### DATA SHOWN
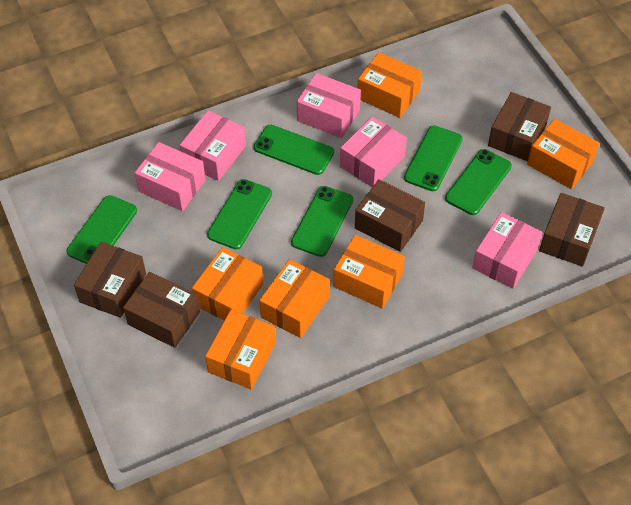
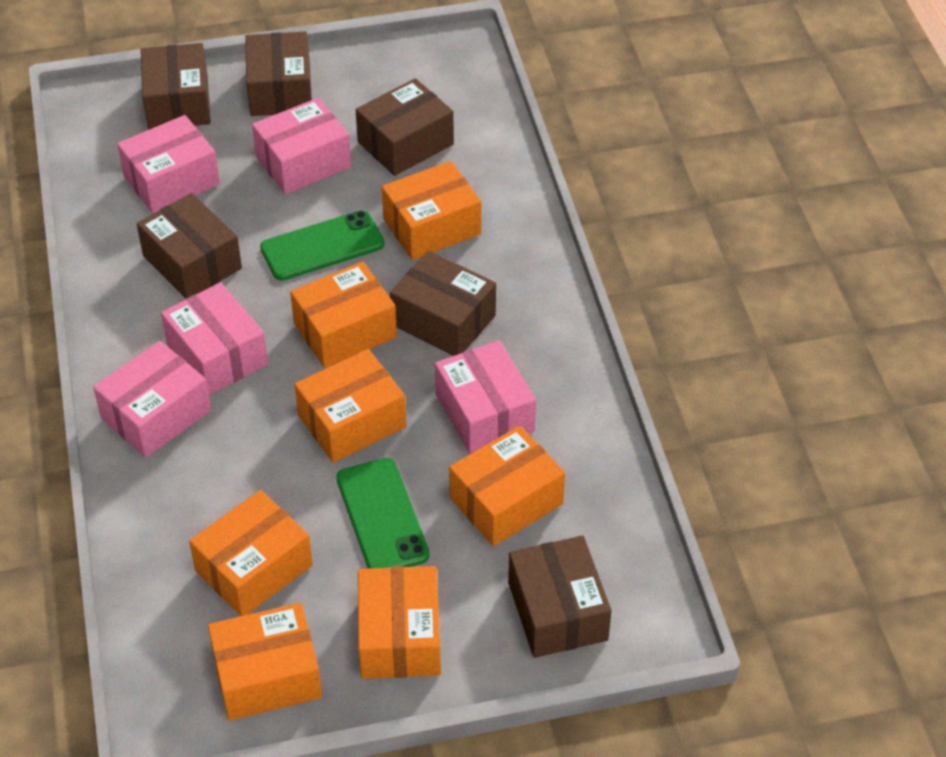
brown box: [74,242,146,318] [123,272,200,348] [355,179,425,252] [488,92,551,161] [539,193,605,266] = 5 -> [137,193,242,299] [141,43,211,130] [245,31,312,116] [356,78,454,176] [390,251,496,356] [508,536,612,658] = 6
green phone: [66,195,137,264] [207,179,272,249] [254,125,334,175] [291,186,353,257] [404,125,463,191] [445,149,512,215] = 6 -> [260,210,384,281] [336,458,429,568] = 2
orange box: [192,247,263,321] [205,310,276,389] [259,259,330,338] [333,235,405,309] [358,52,422,118] [527,119,599,189] = 6 -> [189,490,313,616] [208,603,322,720] [290,261,397,368] [294,349,406,463] [358,566,441,679] [382,161,481,260] [449,426,565,546] = 7

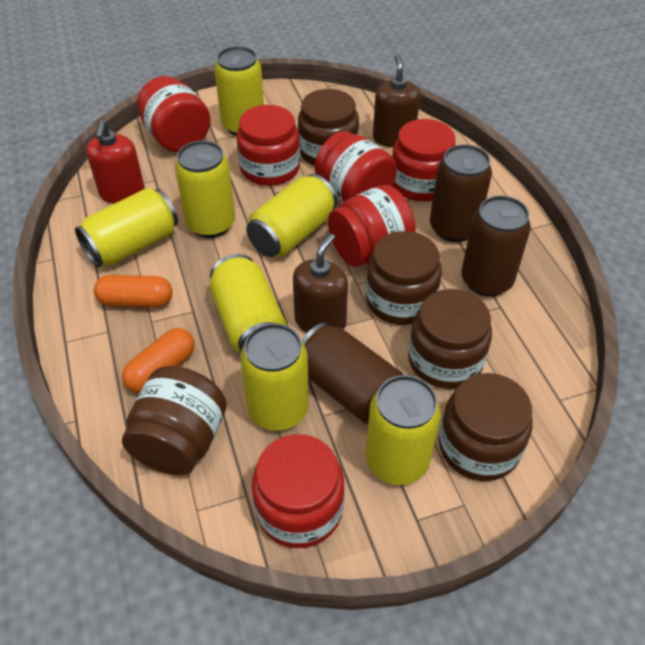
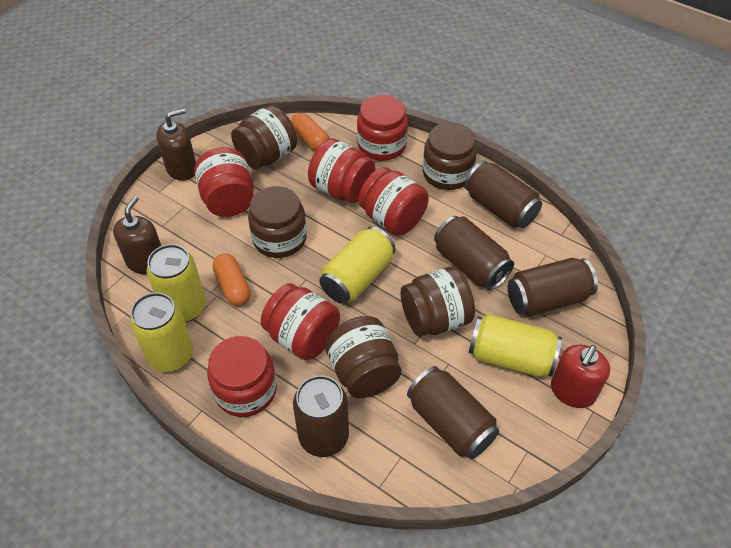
brown can: [301,323,403,424] [430,144,492,242] [461,196,531,297] = 3 -> [293,375,349,457] [407,366,499,459] [434,216,514,290] [465,161,542,228] [508,258,598,317] = 5
yellow can: [75,188,178,268] [175,140,235,238] [209,254,287,353] [214,46,264,136] [240,323,309,431] [246,174,337,257] [365,375,441,485] = 7 -> [130,292,193,372] [146,244,206,322] [319,226,396,303] [469,314,562,377] = 4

### PROBLEM STATEMENT
Transcribe each of the records above precisely, with no pictures in the copy.

### ANSWER FOR THIS EXERCISE
brown box: [74,242,146,318] [123,272,200,348] [355,179,425,252] [488,92,551,161] [539,193,605,266] = 5 -> [137,193,242,299] [141,43,211,130] [245,31,312,116] [356,78,454,176] [390,251,496,356] [508,536,612,658] = 6
green phone: [66,195,137,264] [207,179,272,249] [254,125,334,175] [291,186,353,257] [404,125,463,191] [445,149,512,215] = 6 -> [260,210,384,281] [336,458,429,568] = 2
orange box: [192,247,263,321] [205,310,276,389] [259,259,330,338] [333,235,405,309] [358,52,422,118] [527,119,599,189] = 6 -> [189,490,313,616] [208,603,322,720] [290,261,397,368] [294,349,406,463] [358,566,441,679] [382,161,481,260] [449,426,565,546] = 7

brown can: [301,323,403,424] [430,144,492,242] [461,196,531,297] = 3 -> [293,375,349,457] [407,366,499,459] [434,216,514,290] [465,161,542,228] [508,258,598,317] = 5
yellow can: [75,188,178,268] [175,140,235,238] [209,254,287,353] [214,46,264,136] [240,323,309,431] [246,174,337,257] [365,375,441,485] = 7 -> [130,292,193,372] [146,244,206,322] [319,226,396,303] [469,314,562,377] = 4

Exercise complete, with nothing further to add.